## Start EXTRACTED INFORMATION

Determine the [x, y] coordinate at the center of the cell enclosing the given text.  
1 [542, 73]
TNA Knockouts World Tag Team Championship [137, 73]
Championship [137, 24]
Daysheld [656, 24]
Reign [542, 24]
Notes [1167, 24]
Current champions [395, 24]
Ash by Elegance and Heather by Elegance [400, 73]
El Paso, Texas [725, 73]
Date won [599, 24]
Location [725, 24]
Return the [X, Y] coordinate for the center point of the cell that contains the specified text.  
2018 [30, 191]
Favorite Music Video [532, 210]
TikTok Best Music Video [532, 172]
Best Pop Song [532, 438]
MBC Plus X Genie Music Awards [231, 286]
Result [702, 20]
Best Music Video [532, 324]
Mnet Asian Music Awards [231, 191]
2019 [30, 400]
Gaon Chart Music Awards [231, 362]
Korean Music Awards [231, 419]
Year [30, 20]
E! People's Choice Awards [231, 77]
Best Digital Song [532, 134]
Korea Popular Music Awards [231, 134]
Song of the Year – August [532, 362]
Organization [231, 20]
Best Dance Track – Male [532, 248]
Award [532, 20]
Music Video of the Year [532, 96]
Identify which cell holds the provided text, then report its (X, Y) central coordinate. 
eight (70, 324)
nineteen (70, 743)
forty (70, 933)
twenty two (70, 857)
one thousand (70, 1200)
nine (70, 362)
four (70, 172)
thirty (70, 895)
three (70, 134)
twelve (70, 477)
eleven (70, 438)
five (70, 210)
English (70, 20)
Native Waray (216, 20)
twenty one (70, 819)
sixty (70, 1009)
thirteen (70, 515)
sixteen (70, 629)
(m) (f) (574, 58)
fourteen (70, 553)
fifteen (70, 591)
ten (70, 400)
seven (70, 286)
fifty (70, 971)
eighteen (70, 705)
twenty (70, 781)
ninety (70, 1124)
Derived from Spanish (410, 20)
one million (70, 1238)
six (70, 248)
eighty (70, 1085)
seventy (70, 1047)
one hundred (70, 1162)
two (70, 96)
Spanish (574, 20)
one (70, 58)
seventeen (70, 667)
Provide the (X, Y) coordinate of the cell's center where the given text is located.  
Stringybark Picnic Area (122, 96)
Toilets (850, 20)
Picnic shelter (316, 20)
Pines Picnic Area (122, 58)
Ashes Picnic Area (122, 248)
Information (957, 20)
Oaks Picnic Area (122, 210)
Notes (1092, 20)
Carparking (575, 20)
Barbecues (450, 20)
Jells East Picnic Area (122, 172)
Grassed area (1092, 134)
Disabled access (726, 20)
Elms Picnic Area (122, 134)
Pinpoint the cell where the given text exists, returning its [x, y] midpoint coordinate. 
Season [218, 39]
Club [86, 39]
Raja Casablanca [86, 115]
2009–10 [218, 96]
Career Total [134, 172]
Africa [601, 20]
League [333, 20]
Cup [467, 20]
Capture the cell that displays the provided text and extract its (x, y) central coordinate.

## End EXTRACTED INFORMATION

- YOUR OBJECTIVE:
Extract every line of the records above and reproduce each one without any change.

- FULL RESPONSE:
Determine the [x, y] coordinate at the center of the cell enclosing the given text.  
1 [542, 73]
TNA Knockouts World Tag Team Championship [137, 73]
Championship [137, 24]
Daysheld [656, 24]
Reign [542, 24]
Notes [1167, 24]
Current champions [395, 24]
Ash by Elegance and Heather by Elegance [400, 73]
El Paso, Texas [725, 73]
Date won [599, 24]
Location [725, 24]
Return the [X, Y] coordinate for the center point of the cell that contains the specified text.  
2018 [30, 191]
Favorite Music Video [532, 210]
TikTok Best Music Video [532, 172]
Best Pop Song [532, 438]
MBC Plus X Genie Music Awards [231, 286]
Result [702, 20]
Best Music Video [532, 324]
Mnet Asian Music Awards [231, 191]
2019 [30, 400]
Gaon Chart Music Awards [231, 362]
Korean Music Awards [231, 419]
Year [30, 20]
E! People's Choice Awards [231, 77]
Best Digital Song [532, 134]
Korea Popular Music Awards [231, 134]
Song of the Year – August [532, 362]
Organization [231, 20]
Best Dance Track – Male [532, 248]
Award [532, 20]
Music Video of the Year [532, 96]
Identify which cell holds the provided text, then report its (X, Y) central coordinate. 
eight (70, 324)
nineteen (70, 743)
forty (70, 933)
twenty two (70, 857)
one thousand (70, 1200)
nine (70, 362)
four (70, 172)
thirty (70, 895)
three (70, 134)
twelve (70, 477)
eleven (70, 438)
five (70, 210)
English (70, 20)
Native Waray (216, 20)
twenty one (70, 819)
sixty (70, 1009)
thirteen (70, 515)
sixteen (70, 629)
(m) (f) (574, 58)
fourteen (70, 553)
fifteen (70, 591)
ten (70, 400)
seven (70, 286)
fifty (70, 971)
eighteen (70, 705)
twenty (70, 781)
ninety (70, 1124)
Derived from Spanish (410, 20)
one million (70, 1238)
six (70, 248)
eighty (70, 1085)
seventy (70, 1047)
one hundred (70, 1162)
two (70, 96)
Spanish (574, 20)
one (70, 58)
seventeen (70, 667)
Provide the (X, Y) coordinate of the cell's center where the given text is located.  
Stringybark Picnic Area (122, 96)
Toilets (850, 20)
Picnic shelter (316, 20)
Pines Picnic Area (122, 58)
Ashes Picnic Area (122, 248)
Information (957, 20)
Oaks Picnic Area (122, 210)
Notes (1092, 20)
Carparking (575, 20)
Barbecues (450, 20)
Jells East Picnic Area (122, 172)
Grassed area (1092, 134)
Disabled access (726, 20)
Elms Picnic Area (122, 134)
Pinpoint the cell where the given text exists, returning its [x, y] midpoint coordinate. 
Season [218, 39]
Club [86, 39]
Raja Casablanca [86, 115]
2009–10 [218, 96]
Career Total [134, 172]
Africa [601, 20]
League [333, 20]
Cup [467, 20]
Capture the cell that displays the provided text and extract its (x, y) central coordinate.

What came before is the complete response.